> EXERCISE REQUIREMENTS:
The records below should be written out again, exactly.

> SOURCE MATERIAL:
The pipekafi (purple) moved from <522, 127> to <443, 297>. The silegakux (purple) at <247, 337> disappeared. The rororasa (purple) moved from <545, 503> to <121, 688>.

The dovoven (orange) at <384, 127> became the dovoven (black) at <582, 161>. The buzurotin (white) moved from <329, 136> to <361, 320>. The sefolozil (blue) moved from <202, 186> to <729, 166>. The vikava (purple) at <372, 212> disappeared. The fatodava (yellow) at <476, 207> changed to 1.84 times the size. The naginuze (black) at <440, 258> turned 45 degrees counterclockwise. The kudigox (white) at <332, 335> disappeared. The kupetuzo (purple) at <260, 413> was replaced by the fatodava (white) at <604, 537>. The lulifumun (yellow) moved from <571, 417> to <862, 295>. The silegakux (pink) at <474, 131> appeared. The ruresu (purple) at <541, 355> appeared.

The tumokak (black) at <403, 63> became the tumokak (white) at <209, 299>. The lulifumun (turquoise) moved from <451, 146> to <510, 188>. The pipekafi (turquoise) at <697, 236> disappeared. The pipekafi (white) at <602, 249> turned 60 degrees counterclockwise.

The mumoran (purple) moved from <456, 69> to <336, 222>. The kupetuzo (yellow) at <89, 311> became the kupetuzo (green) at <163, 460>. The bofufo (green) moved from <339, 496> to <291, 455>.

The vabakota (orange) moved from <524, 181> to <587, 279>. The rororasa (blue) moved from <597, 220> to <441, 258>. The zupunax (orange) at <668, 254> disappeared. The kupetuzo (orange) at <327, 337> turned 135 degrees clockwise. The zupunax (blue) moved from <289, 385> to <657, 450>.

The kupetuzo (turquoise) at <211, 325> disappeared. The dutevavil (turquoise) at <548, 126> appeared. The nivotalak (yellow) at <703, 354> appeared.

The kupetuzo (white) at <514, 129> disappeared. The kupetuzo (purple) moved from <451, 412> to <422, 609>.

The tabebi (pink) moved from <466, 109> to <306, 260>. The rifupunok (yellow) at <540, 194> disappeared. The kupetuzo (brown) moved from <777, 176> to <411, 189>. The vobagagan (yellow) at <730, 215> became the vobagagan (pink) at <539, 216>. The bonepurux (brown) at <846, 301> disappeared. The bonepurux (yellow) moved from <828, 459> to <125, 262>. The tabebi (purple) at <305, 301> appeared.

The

> TASK SOLUTION:
The pipekafi (purple) moved from <522, 127> to <443, 297>. The silegakux (purple) at <247, 337> disappeared. The rororasa (purple) moved from <545, 503> to <121, 688>.

The dovoven (orange) at <384, 127> became the dovoven (black) at <582, 161>. The buzurotin (white) moved from <329, 136> to <361, 320>. The sefolozil (blue) moved from <202, 186> to <729, 166>. The vikava (purple) at <372, 212> disappeared. The fatodava (yellow) at <476, 207> changed to 1.84 times the size. The naginuze (black) at <440, 258> turned 45 degrees counterclockwise. The kudigox (white) at <332, 335> disappeared. The kupetuzo (purple) at <260, 413> was replaced by the fatodava (white) at <604, 537>. The lulifumun (yellow) moved from <571, 417> to <862, 295>. The silegakux (pink) at <474, 131> appeared. The ruresu (purple) at <541, 355> appeared.

The tumokak (black) at <403, 63> became the tumokak (white) at <209, 299>. The lulifumun (turquoise) moved from <451, 146> to <510, 188>. The pipekafi (turquoise) at <697, 236> disappeared. The pipekafi (white) at <602, 249> turned 60 degrees counterclockwise.

The mumoran (purple) moved from <456, 69> to <336, 222>. The kupetuzo (yellow) at <89, 311> became the kupetuzo (green) at <163, 460>. The bofufo (green) moved from <339, 496> to <291, 455>.

The vabakota (orange) moved from <524, 181> to <587, 279>. The rororasa (blue) moved from <597, 220> to <441, 258>. The zupunax (orange) at <668, 254> disappeared. The kupetuzo (orange) at <327, 337> turned 135 degrees clockwise. The zupunax (blue) moved from <289, 385> to <657, 450>.

The kupetuzo (turquoise) at <211, 325> disappeared. The dutevavil (turquoise) at <548, 126> appeared. The nivotalak (yellow) at <703, 354> appeared.

The kupetuzo (white) at <514, 129> disappeared. The kupetuzo (purple) moved from <451, 412> to <422, 609>.

The tabebi (pink) moved from <466, 109> to <306, 260>. The rifupunok (yellow) at <540, 194> disappeared. The kupetuzo (brown) moved from <777, 176> to <411, 189>. The vobagagan (yellow) at <730, 215> became the vobagagan (pink) at <539, 216>. The bonepurux (brown) at <846, 301> disappeared. The bonepurux (yellow) moved from <828, 459> to <125, 262>. The tabebi (purple) at <305, 301> appeared.

The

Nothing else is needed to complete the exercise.